• **Dataset**:

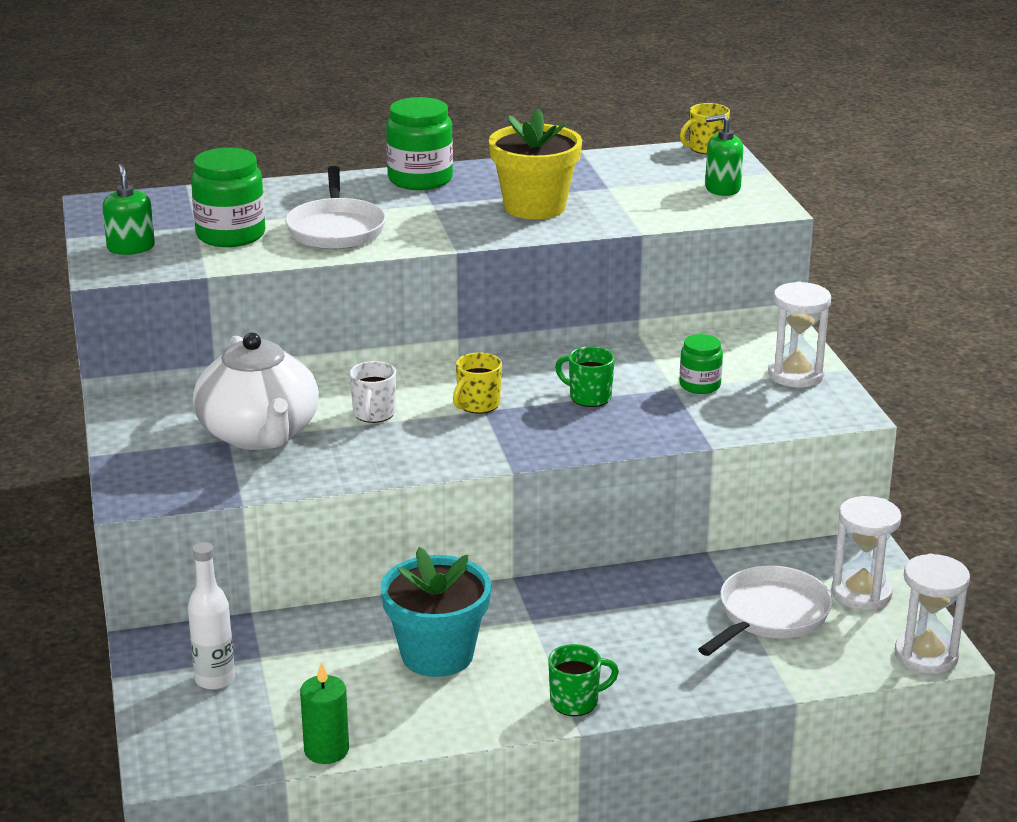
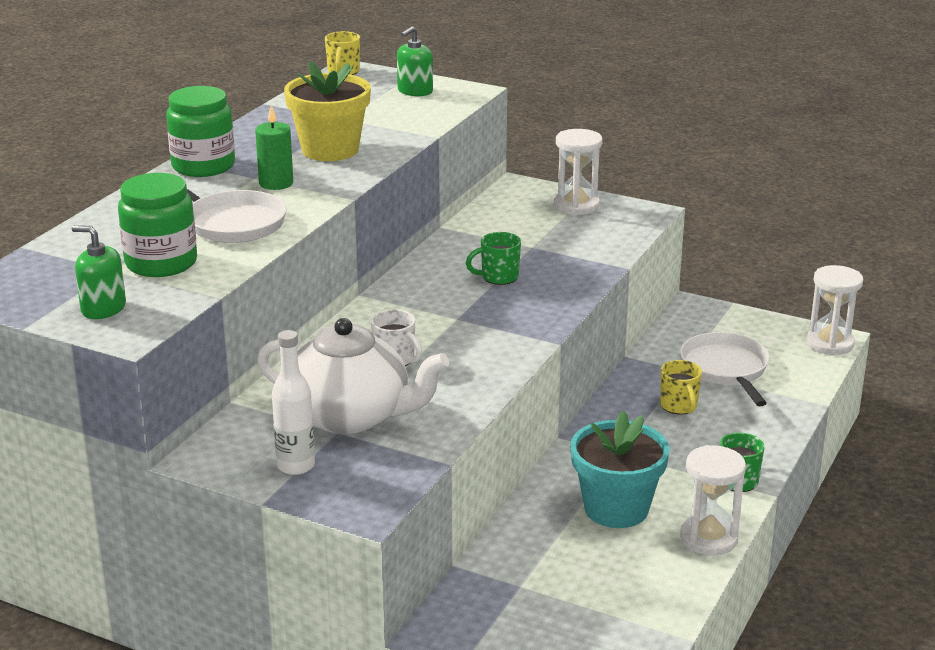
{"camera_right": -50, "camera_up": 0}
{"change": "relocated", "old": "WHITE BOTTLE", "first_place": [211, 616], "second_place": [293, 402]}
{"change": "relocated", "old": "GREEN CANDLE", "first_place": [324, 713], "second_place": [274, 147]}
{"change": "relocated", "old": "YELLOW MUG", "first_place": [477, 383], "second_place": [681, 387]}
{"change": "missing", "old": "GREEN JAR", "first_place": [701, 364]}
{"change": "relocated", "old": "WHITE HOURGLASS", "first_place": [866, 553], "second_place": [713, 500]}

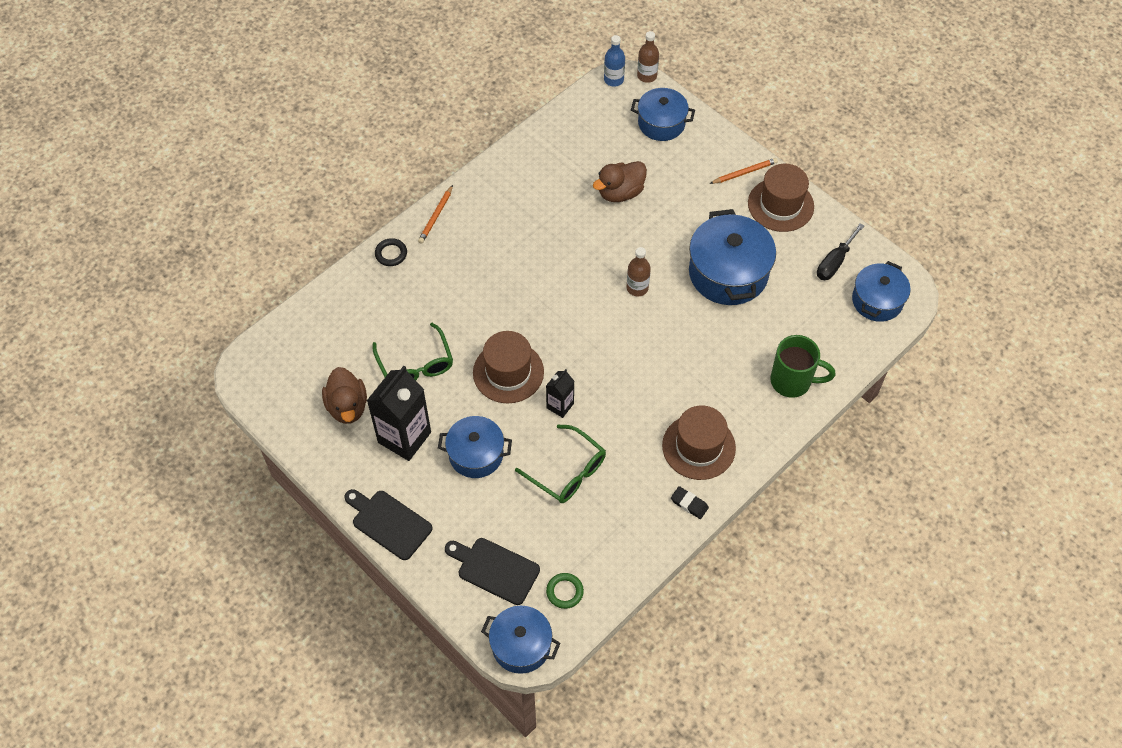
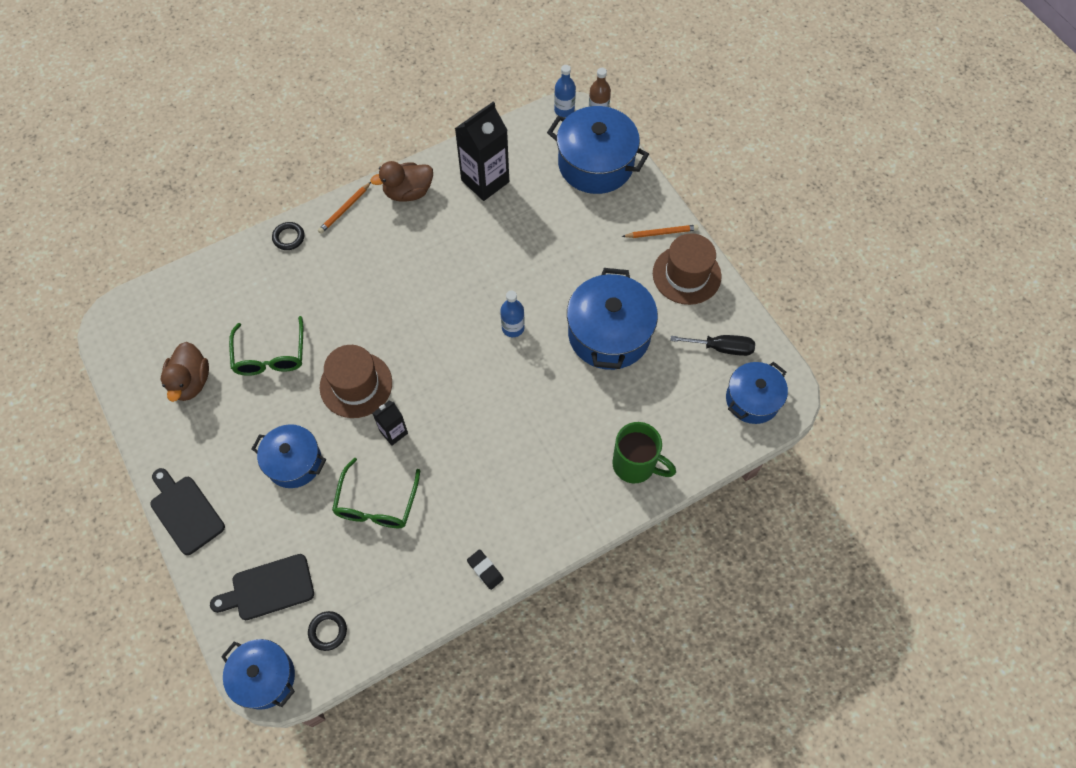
{"camera_right": 15, "camera_up": 5}
{"change": "relocated", "old": "BLACK CARTON", "first_place": [399, 413], "second_place": [482, 151]}
{"change": "spun", "old": "BLACK CUTTING BOARD", "first_place": [492, 571], "second_place": [262, 587], "degrees": -60}
{"change": "spun", "old": "GREEN GLASSES", "first_place": [560, 464], "second_place": [376, 493], "degrees": 45}
{"change": "colour", "old": "GREEN RING", "new": "BLACK RING", "first_place": [565, 591], "second_place": [327, 631]}
{"change": "relocated", "old": "BROWN DUCK", "first_place": [620, 181], "second_place": [401, 181]}
{"change": "colour", "old": "BROWN BOTTLE", "new": "BLUE BOTTLE", "first_place": [639, 271], "second_place": [513, 313]}
{"change": "size", "old": "BLUE POT", "first_place": [663, 114], "second_place": [598, 150], "factor": 1.57}
{"change": "missing", "old": "BROWN HAT", "first_place": [699, 442]}
{"change": "spun", "old": "BLACK SCREWDRIVER", "first_place": [840, 251], "second_place": [712, 345], "degrees": -135}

• **Goal of the exercise**:
Exactly retype each record above, dropping images.

• **Your solution**:
{"camera_right": -50, "camera_up": 0}
{"change": "relocated", "old": "WHITE BOTTLE", "first_place": [211, 616], "second_place": [293, 402]}
{"change": "relocated", "old": "GREEN CANDLE", "first_place": [324, 713], "second_place": [274, 147]}
{"change": "relocated", "old": "YELLOW MUG", "first_place": [477, 383], "second_place": [681, 387]}
{"change": "missing", "old": "GREEN JAR", "first_place": [701, 364]}
{"change": "relocated", "old": "WHITE HOURGLASS", "first_place": [866, 553], "second_place": [713, 500]}

{"camera_right": 15, "camera_up": 5}
{"change": "relocated", "old": "BLACK CARTON", "first_place": [399, 413], "second_place": [482, 151]}
{"change": "spun", "old": "BLACK CUTTING BOARD", "first_place": [492, 571], "second_place": [262, 587], "degrees": -60}
{"change": "spun", "old": "GREEN GLASSES", "first_place": [560, 464], "second_place": [376, 493], "degrees": 45}
{"change": "colour", "old": "GREEN RING", "new": "BLACK RING", "first_place": [565, 591], "second_place": [327, 631]}
{"change": "relocated", "old": "BROWN DUCK", "first_place": [620, 181], "second_place": [401, 181]}
{"change": "colour", "old": "BROWN BOTTLE", "new": "BLUE BOTTLE", "first_place": [639, 271], "second_place": [513, 313]}
{"change": "size", "old": "BLUE POT", "first_place": [663, 114], "second_place": [598, 150], "factor": 1.57}
{"change": "missing", "old": "BROWN HAT", "first_place": [699, 442]}
{"change": "spun", "old": "BLACK SCREWDRIVER", "first_place": [840, 251], "second_place": [712, 345], "degrees": -135}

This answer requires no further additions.